» Your assignment
Repeat the data exactly as it stands.

### Supplied material

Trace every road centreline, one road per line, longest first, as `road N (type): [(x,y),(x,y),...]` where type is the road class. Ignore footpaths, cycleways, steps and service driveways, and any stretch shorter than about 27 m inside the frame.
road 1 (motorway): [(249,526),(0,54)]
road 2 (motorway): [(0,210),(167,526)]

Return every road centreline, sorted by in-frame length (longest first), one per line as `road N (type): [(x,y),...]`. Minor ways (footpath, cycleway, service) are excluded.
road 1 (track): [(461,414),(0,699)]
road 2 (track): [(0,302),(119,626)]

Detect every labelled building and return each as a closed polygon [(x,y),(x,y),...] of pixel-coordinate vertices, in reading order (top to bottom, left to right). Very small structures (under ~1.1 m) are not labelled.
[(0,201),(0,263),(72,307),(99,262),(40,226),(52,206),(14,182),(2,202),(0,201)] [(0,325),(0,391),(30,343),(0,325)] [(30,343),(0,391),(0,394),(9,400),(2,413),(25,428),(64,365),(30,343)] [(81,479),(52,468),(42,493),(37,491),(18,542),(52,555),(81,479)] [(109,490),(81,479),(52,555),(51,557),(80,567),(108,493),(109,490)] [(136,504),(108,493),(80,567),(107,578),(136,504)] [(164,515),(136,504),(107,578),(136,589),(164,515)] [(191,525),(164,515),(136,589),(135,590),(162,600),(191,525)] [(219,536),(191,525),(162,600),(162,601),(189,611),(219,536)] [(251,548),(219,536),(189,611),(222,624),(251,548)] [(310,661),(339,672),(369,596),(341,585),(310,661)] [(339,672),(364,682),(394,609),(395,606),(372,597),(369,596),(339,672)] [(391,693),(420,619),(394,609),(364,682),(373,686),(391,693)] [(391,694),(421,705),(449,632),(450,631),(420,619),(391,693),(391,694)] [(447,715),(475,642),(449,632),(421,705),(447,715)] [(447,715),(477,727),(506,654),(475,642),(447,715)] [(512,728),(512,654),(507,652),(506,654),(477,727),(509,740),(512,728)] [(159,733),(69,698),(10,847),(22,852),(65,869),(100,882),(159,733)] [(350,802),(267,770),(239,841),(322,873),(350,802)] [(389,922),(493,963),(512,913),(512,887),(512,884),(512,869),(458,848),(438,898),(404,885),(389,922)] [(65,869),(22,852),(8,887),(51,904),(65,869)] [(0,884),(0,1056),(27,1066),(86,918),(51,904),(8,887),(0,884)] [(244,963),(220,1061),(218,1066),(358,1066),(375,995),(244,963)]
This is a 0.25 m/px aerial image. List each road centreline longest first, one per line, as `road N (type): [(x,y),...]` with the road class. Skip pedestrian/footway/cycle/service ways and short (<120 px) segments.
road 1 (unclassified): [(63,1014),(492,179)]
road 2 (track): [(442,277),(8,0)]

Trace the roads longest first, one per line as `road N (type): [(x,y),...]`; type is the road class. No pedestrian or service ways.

######

» Answer section
Trace every road centreline, one road per line, longest first, as `road N (type): [(x,y),(x,y),...]` where type is the road class. Ignore footpaths, cycleways, steps and service driveways, and any stretch shorter than about 27 m inside the frame.
road 1 (motorway): [(249,526),(0,54)]
road 2 (motorway): [(0,210),(167,526)]

Return every road centreline, sorted by in-frame length (longest first), one per line as `road N (type): [(x,y),...]`. Minor ways (footpath, cycleway, service) are excluded.
road 1 (track): [(461,414),(0,699)]
road 2 (track): [(0,302),(119,626)]

Detect every labelled building and return each as a closed polygon [(x,y),(x,y),...] of pixel-coordinate vertices, in reading order (top to bottom, left to right). Very small structures (under ~1.1 m) are not labelled.
[(0,201),(0,263),(72,307),(99,262),(40,226),(52,206),(14,182),(2,202),(0,201)] [(0,325),(0,391),(30,343),(0,325)] [(30,343),(0,391),(0,394),(9,400),(2,413),(25,428),(64,365),(30,343)] [(81,479),(52,468),(42,493),(37,491),(18,542),(52,555),(81,479)] [(109,490),(81,479),(52,555),(51,557),(80,567),(108,493),(109,490)] [(136,504),(108,493),(80,567),(107,578),(136,504)] [(164,515),(136,504),(107,578),(136,589),(164,515)] [(191,525),(164,515),(136,589),(135,590),(162,600),(191,525)] [(219,536),(191,525),(162,600),(162,601),(189,611),(219,536)] [(251,548),(219,536),(189,611),(222,624),(251,548)] [(310,661),(339,672),(369,596),(341,585),(310,661)] [(339,672),(364,682),(394,609),(395,606),(372,597),(369,596),(339,672)] [(391,693),(420,619),(394,609),(364,682),(373,686),(391,693)] [(391,694),(421,705),(449,632),(450,631),(420,619),(391,693),(391,694)] [(447,715),(475,642),(449,632),(421,705),(447,715)] [(447,715),(477,727),(506,654),(475,642),(447,715)] [(512,728),(512,654),(507,652),(506,654),(477,727),(509,740),(512,728)] [(159,733),(69,698),(10,847),(22,852),(65,869),(100,882),(159,733)] [(350,802),(267,770),(239,841),(322,873),(350,802)] [(389,922),(493,963),(512,913),(512,887),(512,884),(512,869),(458,848),(438,898),(404,885),(389,922)] [(65,869),(22,852),(8,887),(51,904),(65,869)] [(0,884),(0,1056),(27,1066),(86,918),(51,904),(8,887),(0,884)] [(244,963),(220,1061),(218,1066),(358,1066),(375,995),(244,963)]
This is a 0.25 m/px aerial image. List each road centreline longest first, one per line, as `road N (type): [(x,y),...]` with the road class. Skip pedestrian/footway/cycle/service ways and short (<120 px) segments.
road 1 (unclassified): [(63,1014),(492,179)]
road 2 (track): [(442,277),(8,0)]

Trace the roads longest first, one per line as `road N (type): [(x,y),...]`; type is the road class. No pedestrian or service ways.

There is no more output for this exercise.